Assigned task: Copy the stretch from the line containing "coordinates (390, 273)." through the line containing "No, purple matte tricycle at center is not above" word for word, and nothing else.

##### Data supplied

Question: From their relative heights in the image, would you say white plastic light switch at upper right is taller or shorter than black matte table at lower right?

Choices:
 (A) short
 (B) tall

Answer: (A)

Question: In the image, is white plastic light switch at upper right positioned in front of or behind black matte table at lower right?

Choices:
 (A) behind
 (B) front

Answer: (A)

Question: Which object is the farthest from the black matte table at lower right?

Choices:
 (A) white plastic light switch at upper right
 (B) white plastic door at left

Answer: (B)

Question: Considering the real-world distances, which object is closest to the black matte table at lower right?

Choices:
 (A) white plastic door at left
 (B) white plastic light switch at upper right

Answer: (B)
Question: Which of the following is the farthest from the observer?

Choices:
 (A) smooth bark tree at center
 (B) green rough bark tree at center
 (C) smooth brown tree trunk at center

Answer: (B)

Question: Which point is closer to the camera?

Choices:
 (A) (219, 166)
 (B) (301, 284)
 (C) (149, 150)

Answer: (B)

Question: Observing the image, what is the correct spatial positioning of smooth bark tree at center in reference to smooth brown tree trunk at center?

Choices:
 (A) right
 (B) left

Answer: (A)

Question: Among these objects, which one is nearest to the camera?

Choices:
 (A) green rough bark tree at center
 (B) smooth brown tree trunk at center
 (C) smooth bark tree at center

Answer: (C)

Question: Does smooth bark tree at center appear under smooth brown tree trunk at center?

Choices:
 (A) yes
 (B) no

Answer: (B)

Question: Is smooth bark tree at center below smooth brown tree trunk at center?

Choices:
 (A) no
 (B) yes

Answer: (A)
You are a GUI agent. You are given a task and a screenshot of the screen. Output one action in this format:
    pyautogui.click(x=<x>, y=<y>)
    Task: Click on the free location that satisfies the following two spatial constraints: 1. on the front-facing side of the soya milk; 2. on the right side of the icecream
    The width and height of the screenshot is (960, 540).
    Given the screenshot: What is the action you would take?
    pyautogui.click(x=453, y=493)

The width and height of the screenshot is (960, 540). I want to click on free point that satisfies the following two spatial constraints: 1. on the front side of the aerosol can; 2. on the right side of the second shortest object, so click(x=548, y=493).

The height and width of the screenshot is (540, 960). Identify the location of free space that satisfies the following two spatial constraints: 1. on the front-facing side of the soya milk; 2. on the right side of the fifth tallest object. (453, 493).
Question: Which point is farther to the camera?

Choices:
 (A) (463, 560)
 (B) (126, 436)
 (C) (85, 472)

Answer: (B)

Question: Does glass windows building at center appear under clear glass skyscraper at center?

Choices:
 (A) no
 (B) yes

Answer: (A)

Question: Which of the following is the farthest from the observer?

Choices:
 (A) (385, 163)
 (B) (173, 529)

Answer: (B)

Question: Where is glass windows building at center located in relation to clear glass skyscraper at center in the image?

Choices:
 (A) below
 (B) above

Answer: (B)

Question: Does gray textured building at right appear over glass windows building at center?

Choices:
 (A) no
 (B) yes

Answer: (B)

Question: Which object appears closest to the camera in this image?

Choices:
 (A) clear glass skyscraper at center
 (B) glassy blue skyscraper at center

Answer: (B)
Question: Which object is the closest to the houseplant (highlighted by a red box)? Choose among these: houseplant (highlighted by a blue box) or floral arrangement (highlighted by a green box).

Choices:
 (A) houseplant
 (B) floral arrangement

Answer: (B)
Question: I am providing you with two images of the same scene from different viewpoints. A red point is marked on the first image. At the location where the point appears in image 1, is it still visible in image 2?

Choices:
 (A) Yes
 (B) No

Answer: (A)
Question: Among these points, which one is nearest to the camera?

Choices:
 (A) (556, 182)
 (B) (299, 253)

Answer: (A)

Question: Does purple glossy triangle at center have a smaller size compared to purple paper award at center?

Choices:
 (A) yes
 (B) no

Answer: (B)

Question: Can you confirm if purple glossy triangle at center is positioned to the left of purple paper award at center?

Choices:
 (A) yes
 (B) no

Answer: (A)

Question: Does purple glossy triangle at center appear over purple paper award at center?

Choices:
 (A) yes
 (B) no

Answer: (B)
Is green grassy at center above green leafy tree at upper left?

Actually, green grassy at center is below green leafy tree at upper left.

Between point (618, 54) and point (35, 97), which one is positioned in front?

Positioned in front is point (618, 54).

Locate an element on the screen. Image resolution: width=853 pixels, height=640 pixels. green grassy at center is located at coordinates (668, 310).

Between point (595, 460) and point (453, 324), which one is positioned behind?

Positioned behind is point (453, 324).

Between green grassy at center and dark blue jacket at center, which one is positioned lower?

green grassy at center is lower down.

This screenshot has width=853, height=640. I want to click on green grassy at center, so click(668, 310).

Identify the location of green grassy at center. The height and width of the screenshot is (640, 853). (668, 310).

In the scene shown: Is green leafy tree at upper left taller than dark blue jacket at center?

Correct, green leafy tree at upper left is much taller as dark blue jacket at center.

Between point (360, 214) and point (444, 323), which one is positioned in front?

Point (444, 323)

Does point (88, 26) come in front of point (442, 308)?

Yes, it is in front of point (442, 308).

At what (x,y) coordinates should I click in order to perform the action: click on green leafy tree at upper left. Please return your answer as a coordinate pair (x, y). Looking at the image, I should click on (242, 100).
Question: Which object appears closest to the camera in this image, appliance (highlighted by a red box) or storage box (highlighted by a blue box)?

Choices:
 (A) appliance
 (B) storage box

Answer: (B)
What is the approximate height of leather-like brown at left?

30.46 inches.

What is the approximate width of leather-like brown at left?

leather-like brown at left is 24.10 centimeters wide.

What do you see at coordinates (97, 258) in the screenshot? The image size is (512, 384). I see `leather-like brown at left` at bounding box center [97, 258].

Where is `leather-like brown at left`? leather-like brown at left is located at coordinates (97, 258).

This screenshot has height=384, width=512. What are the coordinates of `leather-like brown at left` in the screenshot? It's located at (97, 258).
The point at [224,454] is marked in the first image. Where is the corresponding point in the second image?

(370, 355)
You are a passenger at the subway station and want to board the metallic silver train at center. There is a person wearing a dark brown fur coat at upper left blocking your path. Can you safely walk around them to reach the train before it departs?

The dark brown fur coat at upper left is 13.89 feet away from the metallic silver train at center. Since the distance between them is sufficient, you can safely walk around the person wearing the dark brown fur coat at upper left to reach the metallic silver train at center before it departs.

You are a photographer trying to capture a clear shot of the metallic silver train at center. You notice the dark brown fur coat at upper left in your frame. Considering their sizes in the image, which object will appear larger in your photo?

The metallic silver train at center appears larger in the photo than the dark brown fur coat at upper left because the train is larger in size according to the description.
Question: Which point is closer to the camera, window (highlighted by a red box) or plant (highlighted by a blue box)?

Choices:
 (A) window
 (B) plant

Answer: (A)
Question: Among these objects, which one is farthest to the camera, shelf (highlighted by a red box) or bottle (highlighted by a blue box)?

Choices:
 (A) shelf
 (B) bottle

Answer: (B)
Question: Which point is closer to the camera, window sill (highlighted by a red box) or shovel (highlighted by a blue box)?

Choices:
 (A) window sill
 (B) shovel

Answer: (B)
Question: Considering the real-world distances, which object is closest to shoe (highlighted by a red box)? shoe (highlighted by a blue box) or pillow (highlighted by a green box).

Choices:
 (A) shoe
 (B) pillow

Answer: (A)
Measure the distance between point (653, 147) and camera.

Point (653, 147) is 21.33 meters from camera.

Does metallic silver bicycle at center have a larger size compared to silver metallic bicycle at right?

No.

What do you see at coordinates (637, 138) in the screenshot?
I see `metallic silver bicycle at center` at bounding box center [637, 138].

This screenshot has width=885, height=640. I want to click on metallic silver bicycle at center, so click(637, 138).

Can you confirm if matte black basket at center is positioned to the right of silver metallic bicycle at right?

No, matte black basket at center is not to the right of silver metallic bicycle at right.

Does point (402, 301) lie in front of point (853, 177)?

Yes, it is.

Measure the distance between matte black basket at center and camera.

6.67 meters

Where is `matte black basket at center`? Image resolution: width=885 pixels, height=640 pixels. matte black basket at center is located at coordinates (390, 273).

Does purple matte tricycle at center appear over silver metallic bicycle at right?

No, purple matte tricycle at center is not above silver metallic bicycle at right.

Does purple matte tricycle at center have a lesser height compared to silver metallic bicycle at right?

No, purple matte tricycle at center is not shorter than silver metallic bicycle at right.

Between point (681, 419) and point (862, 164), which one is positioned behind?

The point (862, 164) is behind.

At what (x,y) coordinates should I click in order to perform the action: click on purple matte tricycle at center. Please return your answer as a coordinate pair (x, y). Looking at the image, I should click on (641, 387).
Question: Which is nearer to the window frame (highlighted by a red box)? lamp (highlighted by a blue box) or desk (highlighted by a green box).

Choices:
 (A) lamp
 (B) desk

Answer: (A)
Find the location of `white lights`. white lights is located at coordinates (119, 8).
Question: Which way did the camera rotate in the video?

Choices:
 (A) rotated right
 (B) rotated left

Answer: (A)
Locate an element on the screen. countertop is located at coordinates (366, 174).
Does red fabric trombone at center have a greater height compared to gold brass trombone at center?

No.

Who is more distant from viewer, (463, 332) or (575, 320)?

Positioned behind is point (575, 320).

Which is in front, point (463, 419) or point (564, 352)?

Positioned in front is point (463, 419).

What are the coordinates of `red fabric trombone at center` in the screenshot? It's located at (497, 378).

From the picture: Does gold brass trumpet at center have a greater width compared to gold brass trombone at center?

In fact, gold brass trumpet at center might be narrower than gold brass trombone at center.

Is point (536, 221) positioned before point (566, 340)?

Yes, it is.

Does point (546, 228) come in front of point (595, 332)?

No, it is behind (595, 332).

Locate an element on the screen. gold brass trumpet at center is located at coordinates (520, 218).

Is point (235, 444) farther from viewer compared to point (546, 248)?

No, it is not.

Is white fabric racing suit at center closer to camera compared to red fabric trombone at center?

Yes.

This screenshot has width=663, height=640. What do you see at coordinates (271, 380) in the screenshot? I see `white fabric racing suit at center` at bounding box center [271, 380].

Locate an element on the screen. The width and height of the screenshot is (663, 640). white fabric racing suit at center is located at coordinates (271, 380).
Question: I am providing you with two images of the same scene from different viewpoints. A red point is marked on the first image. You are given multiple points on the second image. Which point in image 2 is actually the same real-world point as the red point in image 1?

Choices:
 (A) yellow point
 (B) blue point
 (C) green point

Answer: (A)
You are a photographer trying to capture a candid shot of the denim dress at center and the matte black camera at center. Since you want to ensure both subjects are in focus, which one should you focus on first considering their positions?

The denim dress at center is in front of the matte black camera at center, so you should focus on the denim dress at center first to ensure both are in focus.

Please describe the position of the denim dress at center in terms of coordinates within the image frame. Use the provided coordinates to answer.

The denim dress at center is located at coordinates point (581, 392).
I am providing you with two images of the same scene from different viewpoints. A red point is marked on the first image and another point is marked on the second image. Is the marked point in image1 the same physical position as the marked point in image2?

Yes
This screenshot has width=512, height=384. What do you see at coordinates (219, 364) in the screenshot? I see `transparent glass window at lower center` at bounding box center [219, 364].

##########

Solution to this task:
Where is `matte black basket at center`? Image resolution: width=885 pixels, height=640 pixels. matte black basket at center is located at coordinates (390, 273).

Does purple matte tricycle at center appear over silver metallic bicycle at right?

No, purple matte tricycle at center is not above silver metallic bicycle at right.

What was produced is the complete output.